● **Exercise goal**:
Using the listing below, please gather every line containing the word "white".

○ ○ ○

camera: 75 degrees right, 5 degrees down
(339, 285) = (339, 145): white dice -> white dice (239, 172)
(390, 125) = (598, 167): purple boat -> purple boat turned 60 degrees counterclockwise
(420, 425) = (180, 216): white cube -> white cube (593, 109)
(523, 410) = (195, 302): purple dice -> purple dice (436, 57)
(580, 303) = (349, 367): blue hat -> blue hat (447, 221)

○ ○ ○

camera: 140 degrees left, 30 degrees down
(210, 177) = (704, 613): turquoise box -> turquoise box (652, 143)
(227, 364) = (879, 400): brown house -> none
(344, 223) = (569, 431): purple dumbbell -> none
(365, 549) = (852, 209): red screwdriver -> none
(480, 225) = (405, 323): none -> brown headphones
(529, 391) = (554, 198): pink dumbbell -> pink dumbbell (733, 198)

○ ○ ○

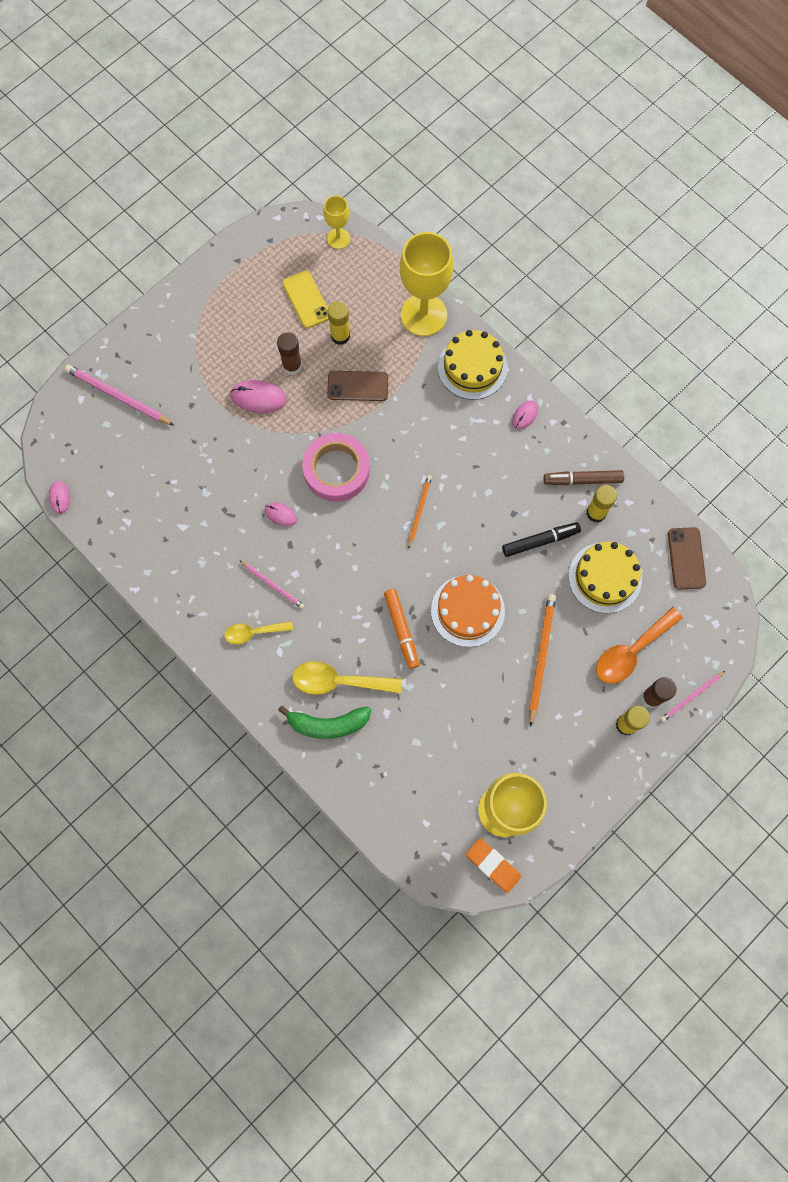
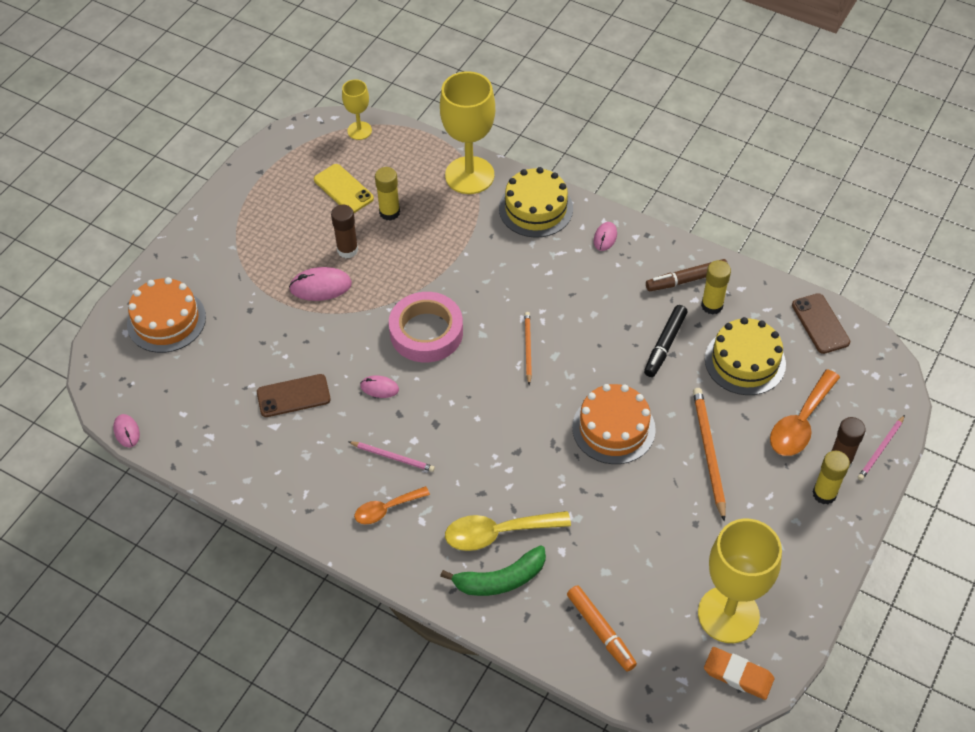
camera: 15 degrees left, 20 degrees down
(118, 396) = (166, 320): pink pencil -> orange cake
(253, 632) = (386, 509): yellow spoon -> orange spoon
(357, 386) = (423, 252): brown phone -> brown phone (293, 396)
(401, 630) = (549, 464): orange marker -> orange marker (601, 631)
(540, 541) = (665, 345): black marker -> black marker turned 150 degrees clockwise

○ ○ ○

● **Expected answer**:
(339, 285) = (339, 145): white dice -> white dice (239, 172)
(420, 425) = (180, 216): white cube -> white cube (593, 109)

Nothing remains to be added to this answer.